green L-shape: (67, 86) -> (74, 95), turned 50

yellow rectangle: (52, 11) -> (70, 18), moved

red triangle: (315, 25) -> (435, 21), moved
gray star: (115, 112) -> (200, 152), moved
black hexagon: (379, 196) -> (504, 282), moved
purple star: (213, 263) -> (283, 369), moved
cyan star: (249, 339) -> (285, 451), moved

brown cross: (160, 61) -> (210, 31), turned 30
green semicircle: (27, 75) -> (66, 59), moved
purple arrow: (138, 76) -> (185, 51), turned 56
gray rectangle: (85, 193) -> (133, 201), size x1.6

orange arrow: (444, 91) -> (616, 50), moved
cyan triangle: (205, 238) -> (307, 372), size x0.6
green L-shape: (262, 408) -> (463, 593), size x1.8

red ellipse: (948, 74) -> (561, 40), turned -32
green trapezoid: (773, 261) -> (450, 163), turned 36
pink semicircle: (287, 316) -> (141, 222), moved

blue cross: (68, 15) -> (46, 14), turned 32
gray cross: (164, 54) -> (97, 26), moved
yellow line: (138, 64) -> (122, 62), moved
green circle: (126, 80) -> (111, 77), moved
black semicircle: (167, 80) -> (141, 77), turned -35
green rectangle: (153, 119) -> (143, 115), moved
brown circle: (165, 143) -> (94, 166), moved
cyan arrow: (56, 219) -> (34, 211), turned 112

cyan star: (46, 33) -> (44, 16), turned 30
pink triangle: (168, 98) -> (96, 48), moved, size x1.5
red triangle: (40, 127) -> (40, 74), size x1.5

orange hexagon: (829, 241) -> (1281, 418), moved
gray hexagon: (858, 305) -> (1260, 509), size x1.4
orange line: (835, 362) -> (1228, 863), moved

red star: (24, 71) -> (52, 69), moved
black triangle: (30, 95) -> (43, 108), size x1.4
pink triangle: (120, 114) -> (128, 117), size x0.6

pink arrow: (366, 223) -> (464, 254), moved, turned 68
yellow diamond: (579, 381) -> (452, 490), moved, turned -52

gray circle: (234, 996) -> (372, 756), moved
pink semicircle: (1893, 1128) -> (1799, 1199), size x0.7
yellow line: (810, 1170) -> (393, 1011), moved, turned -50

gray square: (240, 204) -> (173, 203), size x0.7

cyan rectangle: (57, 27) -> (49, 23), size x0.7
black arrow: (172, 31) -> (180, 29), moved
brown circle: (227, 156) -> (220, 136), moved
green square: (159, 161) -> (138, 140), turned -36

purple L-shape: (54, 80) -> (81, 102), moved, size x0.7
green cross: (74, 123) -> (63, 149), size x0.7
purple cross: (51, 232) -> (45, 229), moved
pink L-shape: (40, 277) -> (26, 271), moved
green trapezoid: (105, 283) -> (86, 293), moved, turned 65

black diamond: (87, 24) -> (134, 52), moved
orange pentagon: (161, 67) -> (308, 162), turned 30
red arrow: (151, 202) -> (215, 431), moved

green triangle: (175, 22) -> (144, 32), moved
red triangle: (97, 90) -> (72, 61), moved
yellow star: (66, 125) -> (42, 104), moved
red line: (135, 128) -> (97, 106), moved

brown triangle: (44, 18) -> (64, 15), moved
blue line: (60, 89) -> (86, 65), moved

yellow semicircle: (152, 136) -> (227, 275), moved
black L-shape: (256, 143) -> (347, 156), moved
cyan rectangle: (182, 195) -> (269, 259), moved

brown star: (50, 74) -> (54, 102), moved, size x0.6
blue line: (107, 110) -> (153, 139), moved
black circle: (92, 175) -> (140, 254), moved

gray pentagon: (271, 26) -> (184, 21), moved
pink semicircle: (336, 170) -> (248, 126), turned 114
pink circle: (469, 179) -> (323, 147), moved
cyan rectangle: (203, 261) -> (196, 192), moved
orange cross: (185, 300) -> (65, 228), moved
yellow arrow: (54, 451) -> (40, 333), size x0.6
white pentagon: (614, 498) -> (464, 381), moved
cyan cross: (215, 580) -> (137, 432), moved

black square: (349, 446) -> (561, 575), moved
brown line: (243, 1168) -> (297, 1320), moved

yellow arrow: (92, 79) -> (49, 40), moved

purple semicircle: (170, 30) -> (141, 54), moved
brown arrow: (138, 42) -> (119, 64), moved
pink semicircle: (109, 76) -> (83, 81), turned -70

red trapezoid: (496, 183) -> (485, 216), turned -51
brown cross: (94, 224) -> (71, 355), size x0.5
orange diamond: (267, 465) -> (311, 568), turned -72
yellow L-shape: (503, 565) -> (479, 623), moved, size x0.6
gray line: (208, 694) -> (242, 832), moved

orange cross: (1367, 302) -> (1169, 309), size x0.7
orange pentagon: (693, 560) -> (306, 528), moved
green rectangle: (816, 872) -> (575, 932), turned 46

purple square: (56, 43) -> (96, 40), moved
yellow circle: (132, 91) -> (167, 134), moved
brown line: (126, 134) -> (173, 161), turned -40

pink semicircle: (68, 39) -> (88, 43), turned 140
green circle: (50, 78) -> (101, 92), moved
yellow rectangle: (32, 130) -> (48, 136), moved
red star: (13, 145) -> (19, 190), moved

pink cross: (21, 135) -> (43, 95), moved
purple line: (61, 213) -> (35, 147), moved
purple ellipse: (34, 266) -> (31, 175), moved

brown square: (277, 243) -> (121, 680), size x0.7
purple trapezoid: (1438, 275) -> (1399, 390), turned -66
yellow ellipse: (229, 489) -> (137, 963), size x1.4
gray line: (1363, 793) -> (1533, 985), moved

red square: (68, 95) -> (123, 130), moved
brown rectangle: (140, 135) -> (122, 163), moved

===

(What you need to do): Give back, word for word, only the lines above from the line holding "green rectangle: (153, 119)" to the line holding "yellow line: (810, 1170)", both included.

(Response to the exercise):
green rectangle: (153, 119) -> (143, 115), moved
brown circle: (165, 143) -> (94, 166), moved
cyan arrow: (56, 219) -> (34, 211), turned 112

cyan star: (46, 33) -> (44, 16), turned 30
pink triangle: (168, 98) -> (96, 48), moved, size x1.5
red triangle: (40, 127) -> (40, 74), size x1.5

orange hexagon: (829, 241) -> (1281, 418), moved
gray hexagon: (858, 305) -> (1260, 509), size x1.4
orange line: (835, 362) -> (1228, 863), moved

red star: (24, 71) -> (52, 69), moved
black triangle: (30, 95) -> (43, 108), size x1.4
pink triangle: (120, 114) -> (128, 117), size x0.6

pink arrow: (366, 223) -> (464, 254), moved, turned 68
yellow diamond: (579, 381) -> (452, 490), moved, turned -52

gray circle: (234, 996) -> (372, 756), moved
pink semicircle: (1893, 1128) -> (1799, 1199), size x0.7
yellow line: (810, 1170) -> (393, 1011), moved, turned -50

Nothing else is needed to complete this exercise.